- **Brief**
Reproduce the data below exactly. Skip the pictures.

- **Source data**
# # # #

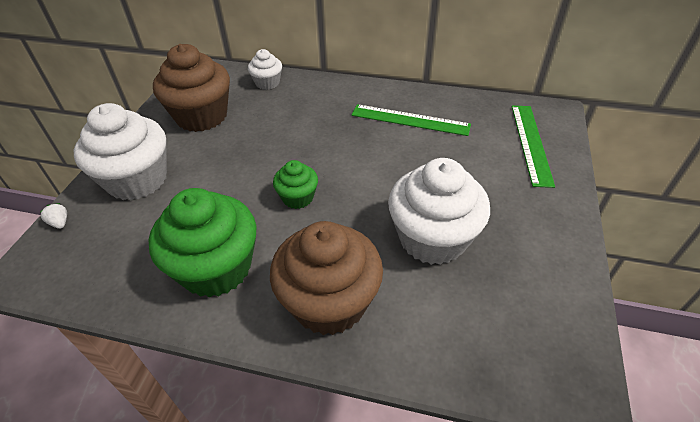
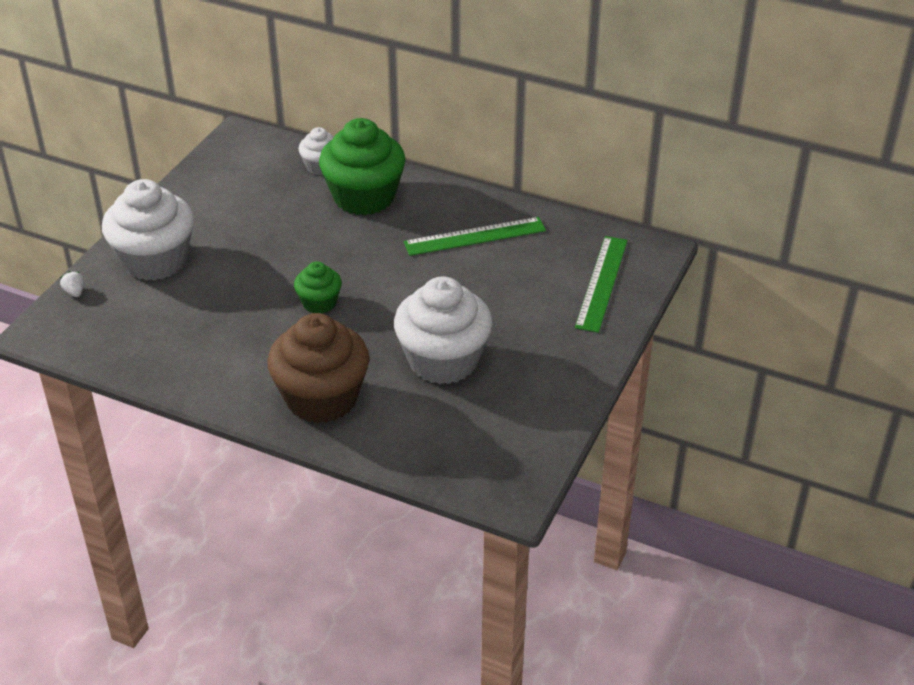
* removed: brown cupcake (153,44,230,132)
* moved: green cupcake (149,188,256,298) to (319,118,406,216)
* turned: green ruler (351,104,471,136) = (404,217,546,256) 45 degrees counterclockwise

# # # #

- **Finished task**
* removed: brown cupcake (153,44,230,132)
* moved: green cupcake (149,188,256,298) to (319,118,406,216)
* turned: green ruler (351,104,471,136) = (404,217,546,256) 45 degrees counterclockwise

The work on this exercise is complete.